** YOUR INSTRUCTIONS **
Only the text is wanted; write out each record below exactly and exclude all pictures.

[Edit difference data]
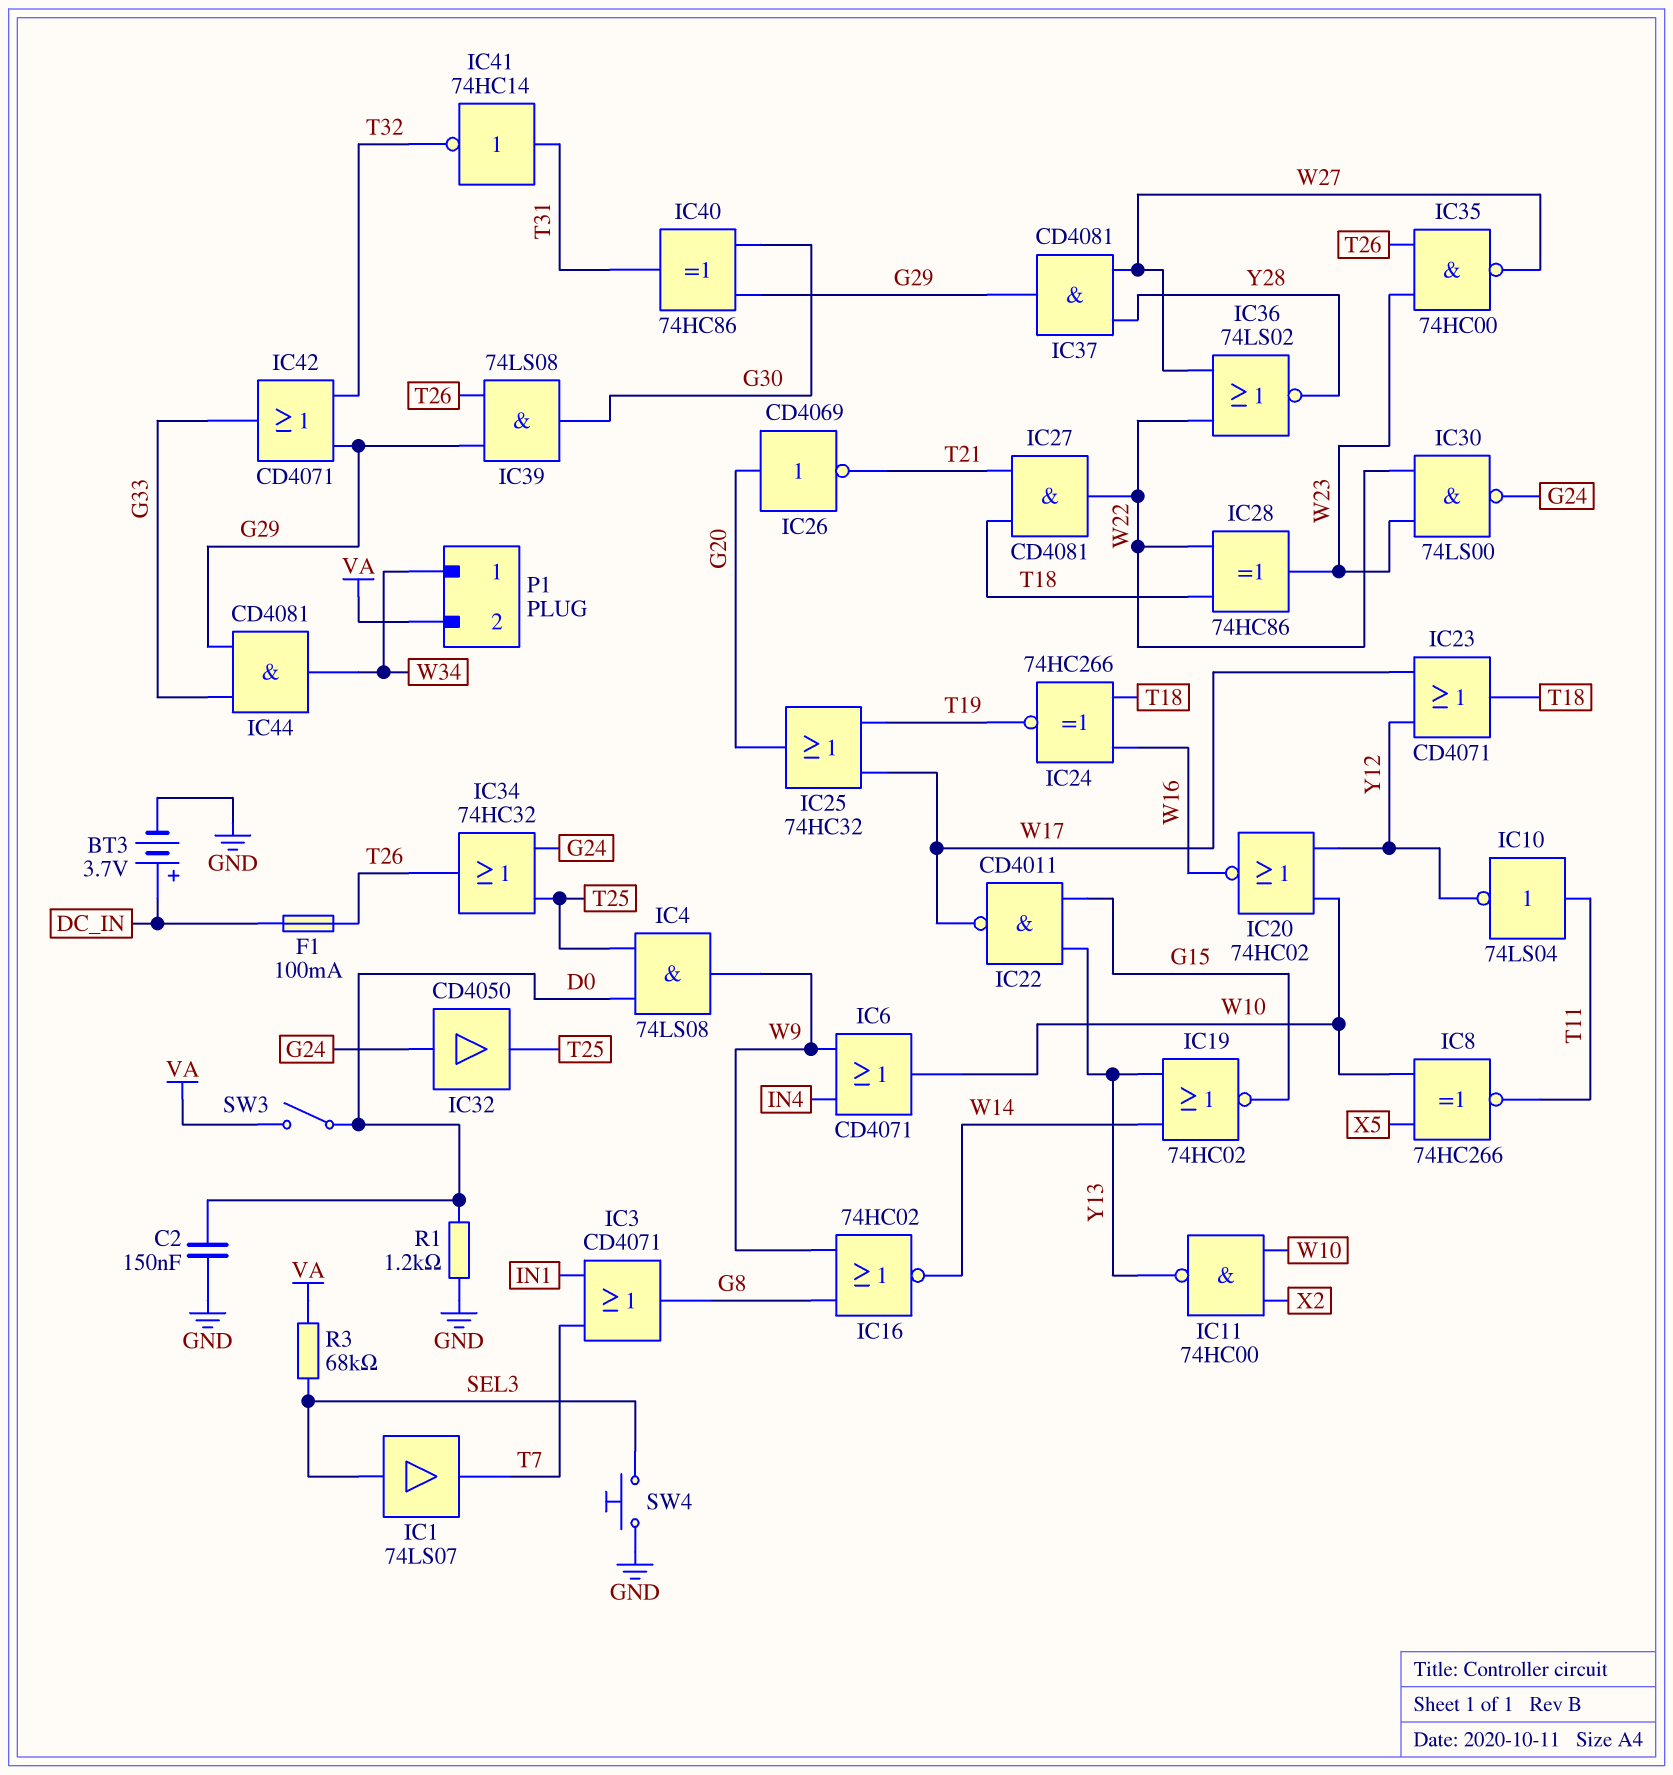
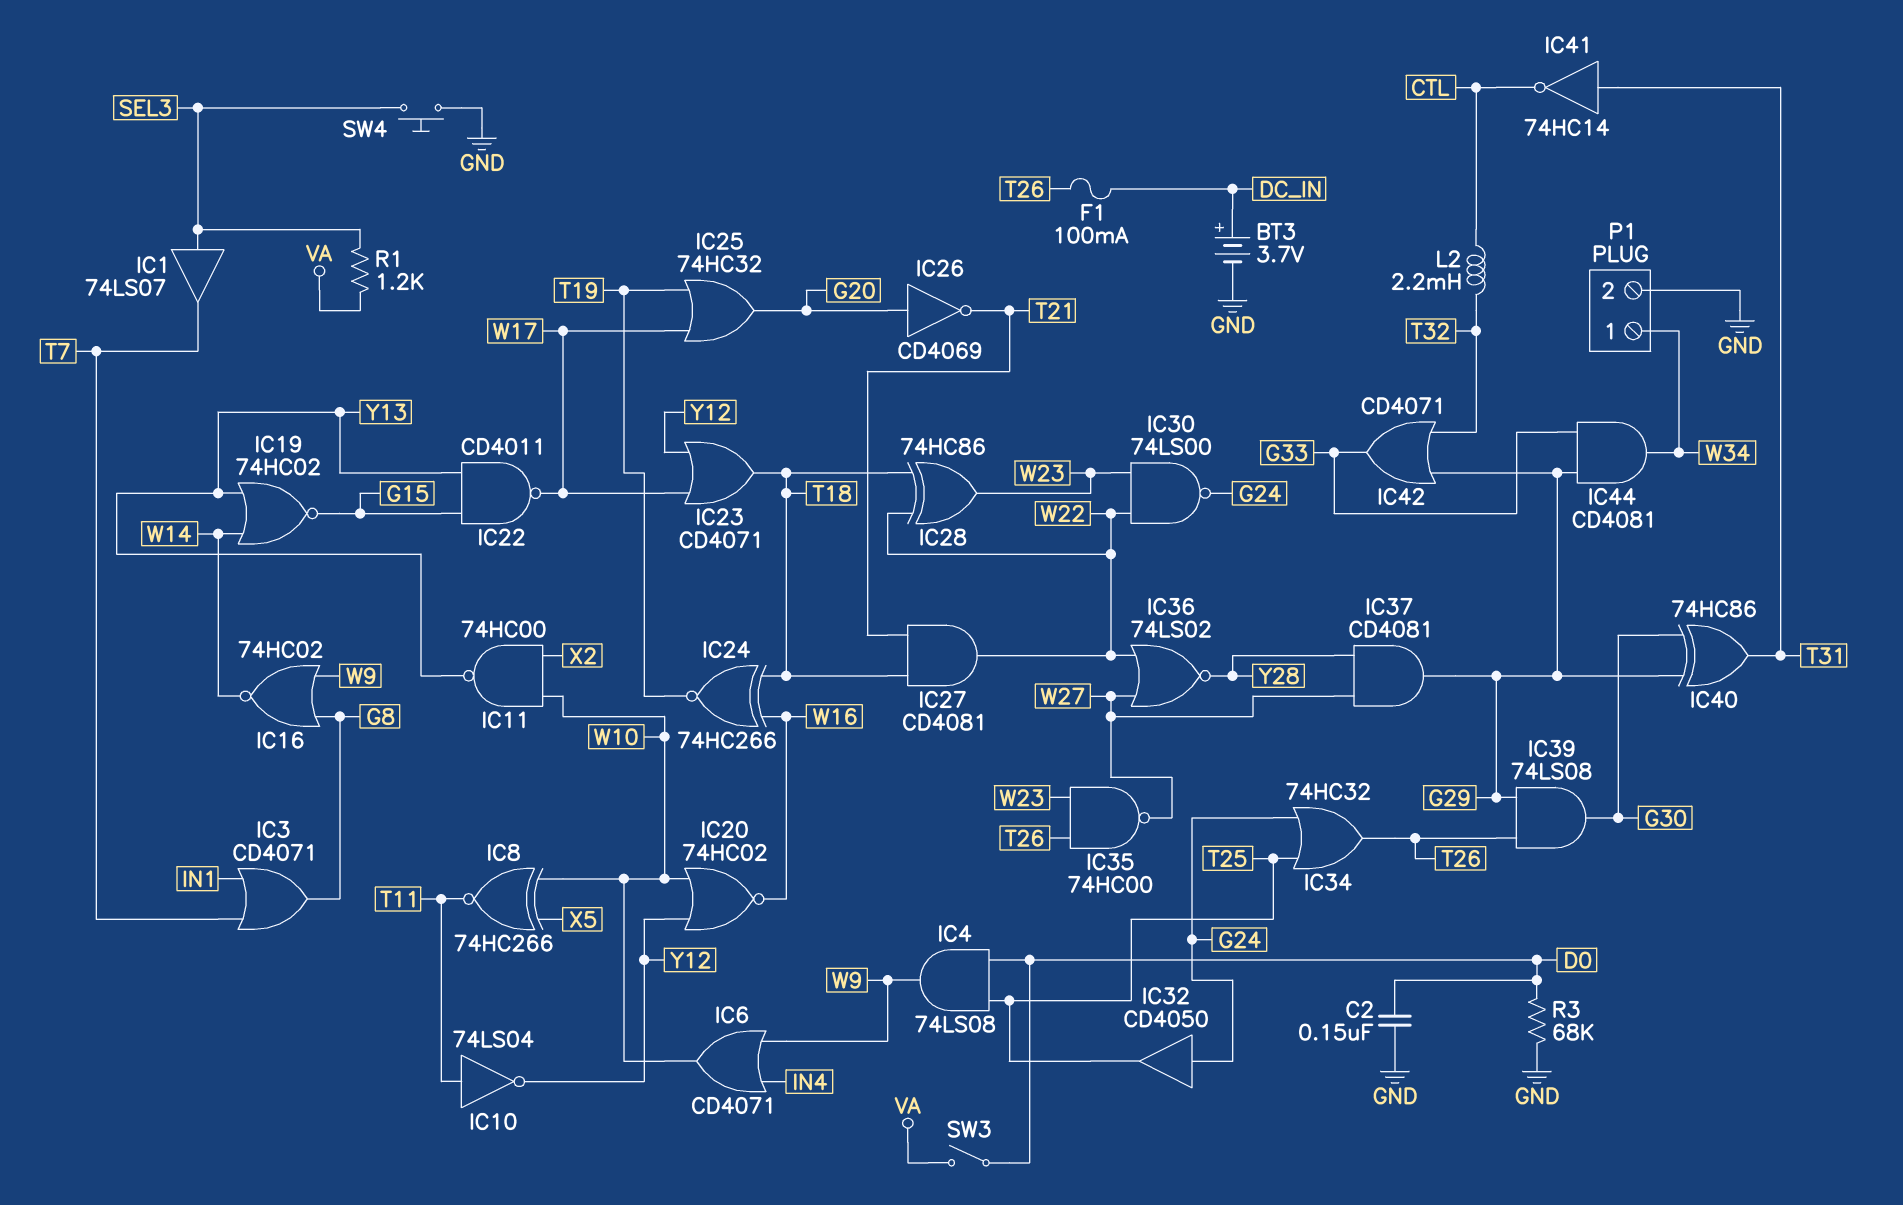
IC41: NOT 74HC14 (in T31, out T32) -> NOT 74HC14 (in T31, out CTL)
L2: none -> 2.2mH (CTL, T32)
P1 pin 2: VA -> GND
R1: 1.2k (D0, GND) -> 1.2k (SEL3, VA)
R3: 68k (SEL3, VA) -> 68k (D0, GND)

** ANSWER BOX **
IC41: NOT 74HC14 (in T31, out T32) -> NOT 74HC14 (in T31, out CTL)
L2: none -> 2.2mH (CTL, T32)
P1 pin 2: VA -> GND
R1: 1.2k (D0, GND) -> 1.2k (SEL3, VA)
R3: 68k (SEL3, VA) -> 68k (D0, GND)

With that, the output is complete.